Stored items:

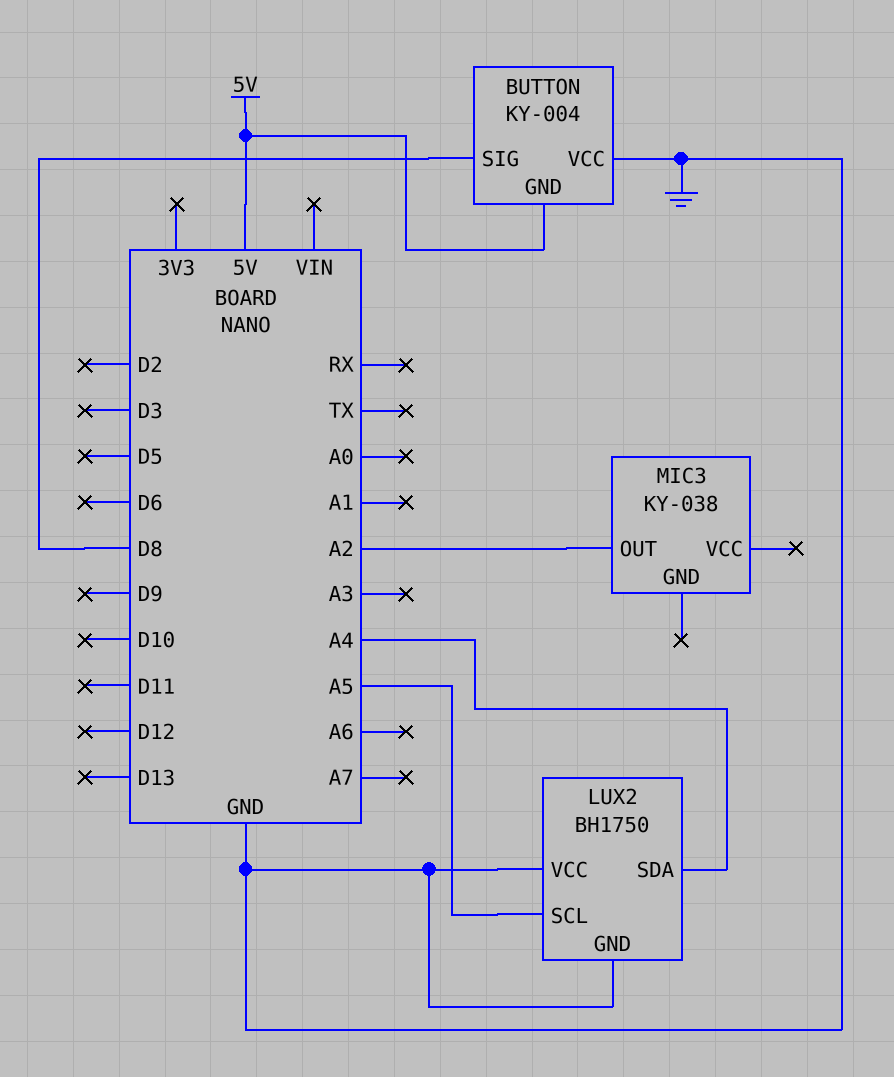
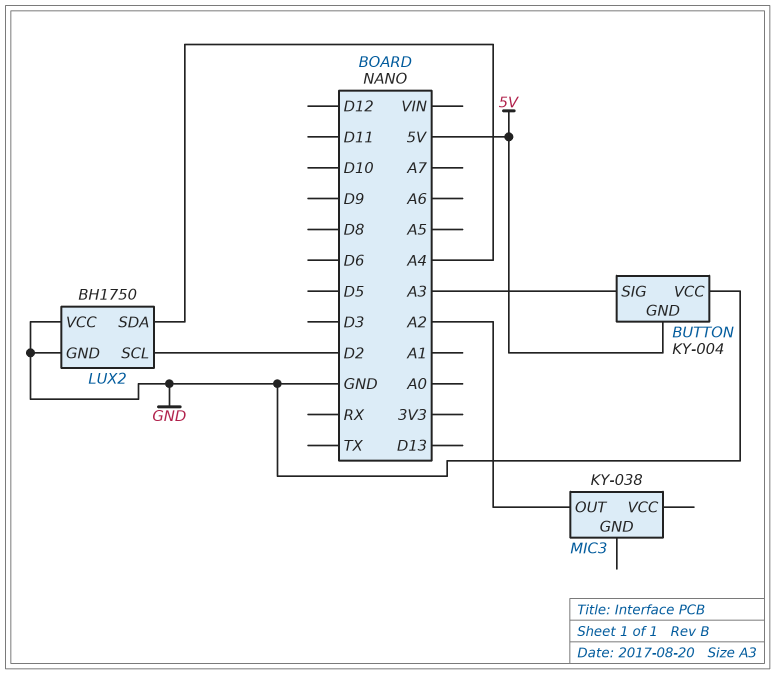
BUTTON pin SIG: D8 -> A3
LUX2 pin SCL: A5 -> D2

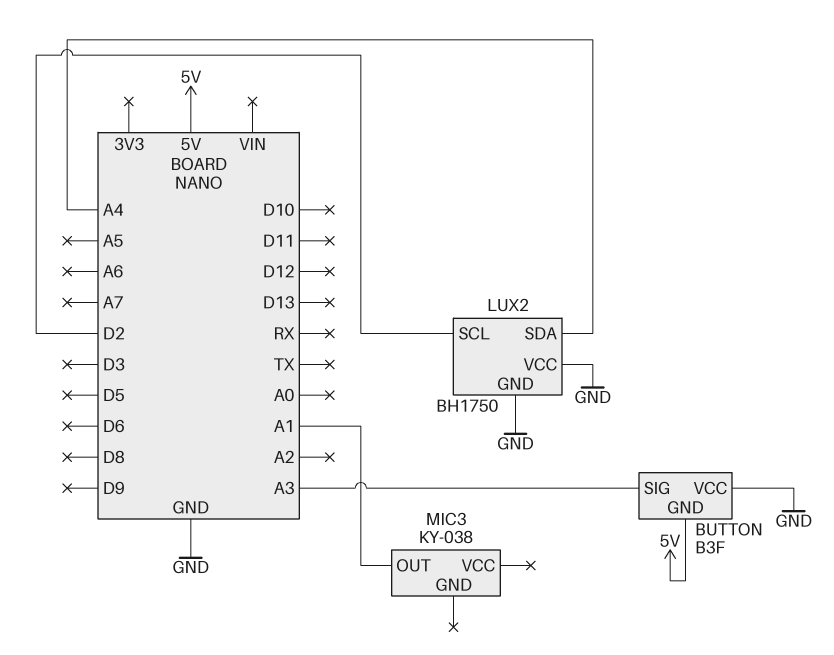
BUTTON: KY-004 -> B3F
MIC3 pin OUT: A2 -> A1

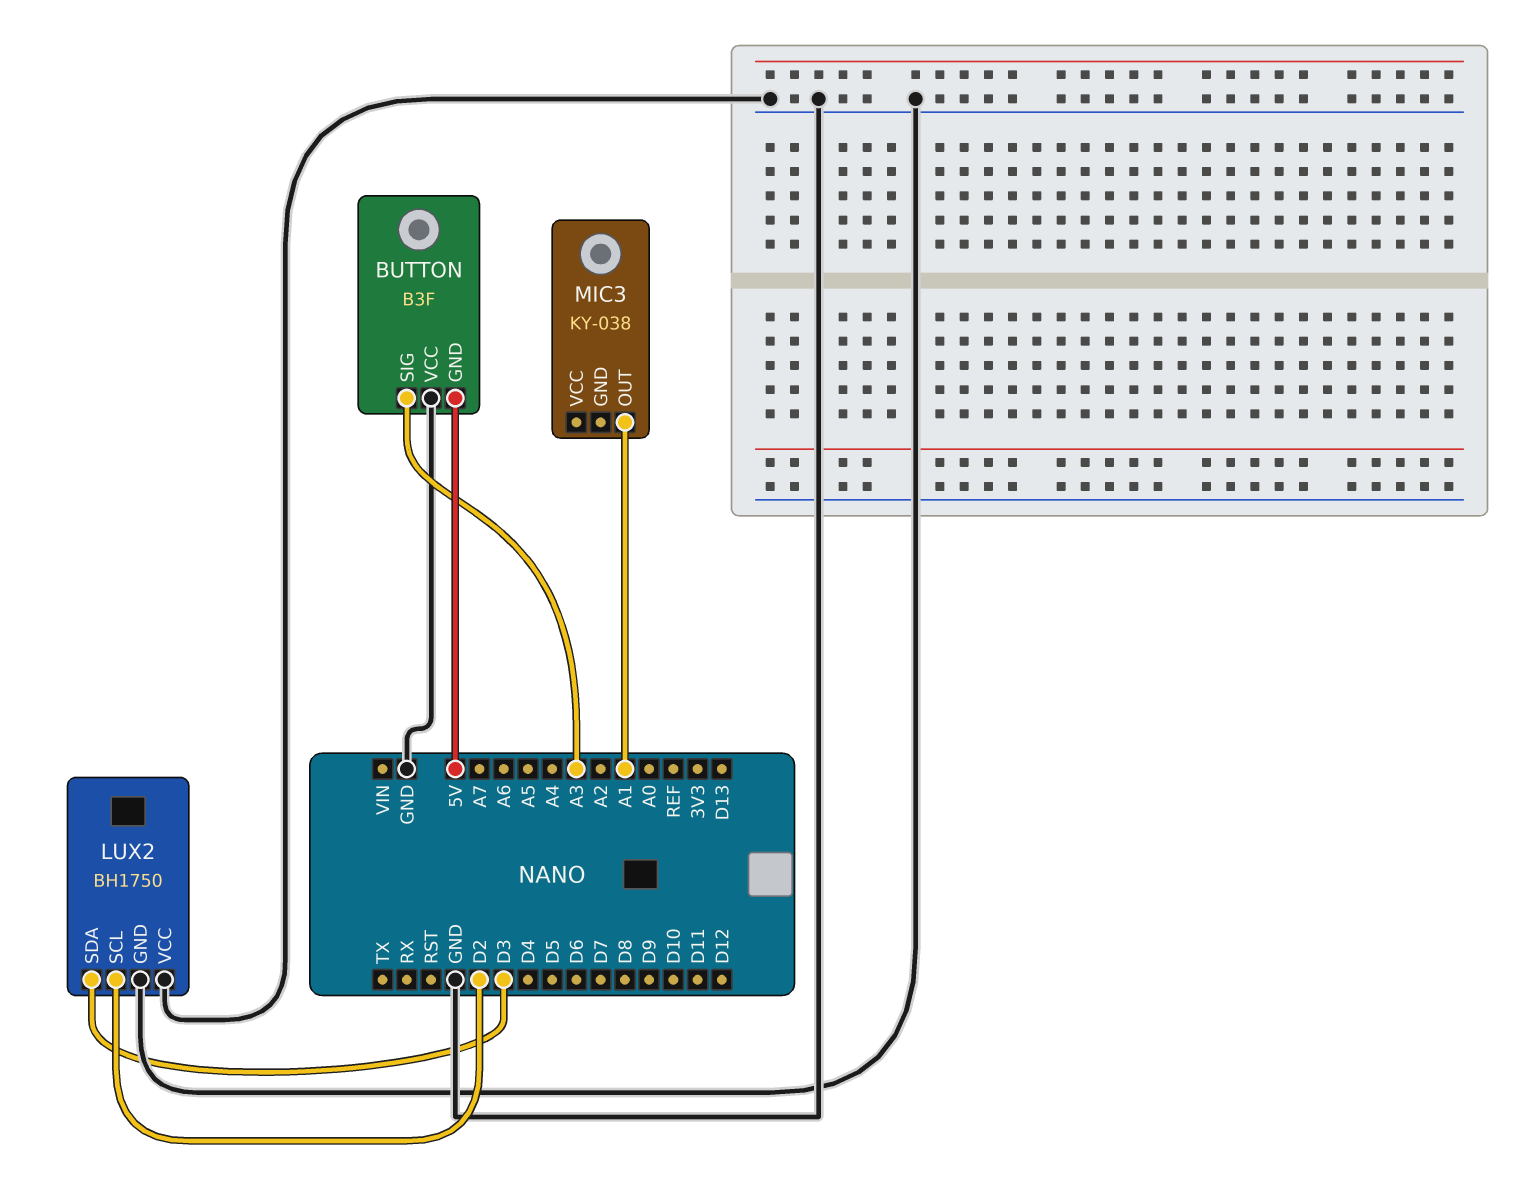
LUX2 pin SDA: A4 -> D3

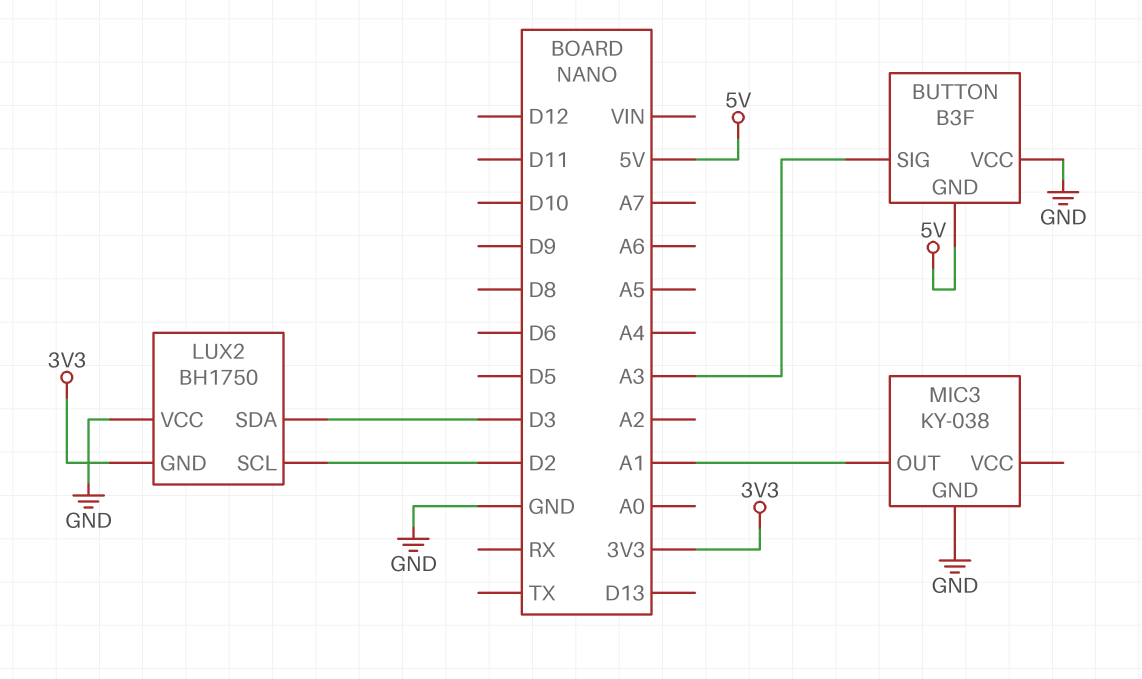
LUX2 pin GND: GND -> 3V3
MIC3 pin GND: none -> GND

▸ **What is needed**
Exclude all pictures and reproduce exactly the lines from the one containing "LUX2 pin SCL: A5 -> D2" through the final line of the entries above.

▸ **The answer**
LUX2 pin SCL: A5 -> D2

BUTTON: KY-004 -> B3F
MIC3 pin OUT: A2 -> A1

LUX2 pin SDA: A4 -> D3

LUX2 pin GND: GND -> 3V3
MIC3 pin GND: none -> GND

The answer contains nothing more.